--- PROVIDED RECORDS Enclosed Below ---

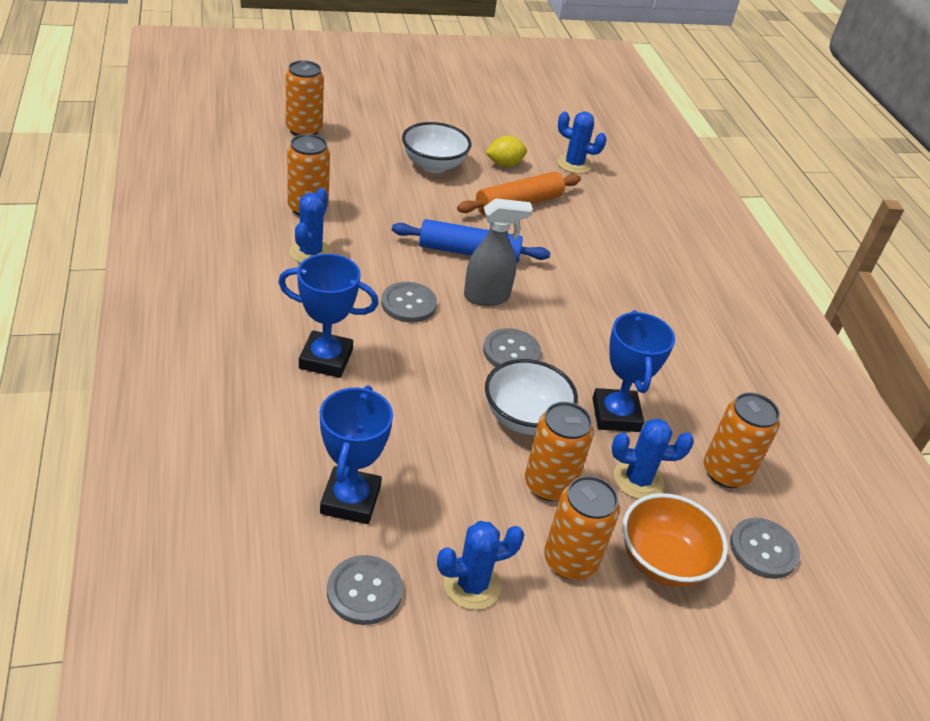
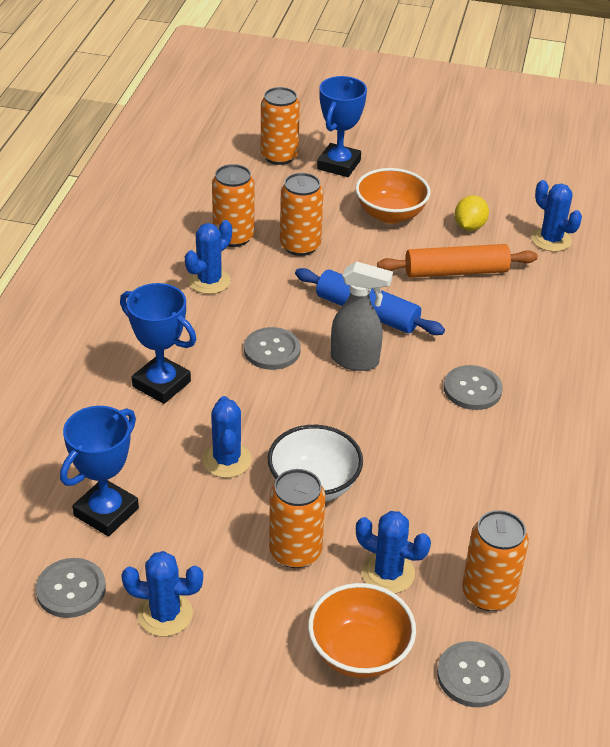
camera: 30 degrees right, 0 degrees up
(433, 165) = (390, 214): white bowl -> orange bowl
(433, 416) = (227, 460): none -> blue cactus
(504, 164) = (469, 226): yellow lemon -> yellow lemon turned 75 degrees counterclockwise
(511, 352) = (343, 420): grey button -> grey button (472, 389)
(570, 560) = (268, 623): orange can -> orange can (300, 246)
(616, 415) = (409, 507): blue trophy -> blue trophy (338, 165)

--- End of Enclosed PROVIDED RECORDS ---

### TASK
Go through the listing above and return every line where the word "blue" occurs.

### ANSWER SPACE
(433, 416) = (227, 460): none -> blue cactus
(616, 415) = (409, 507): blue trophy -> blue trophy (338, 165)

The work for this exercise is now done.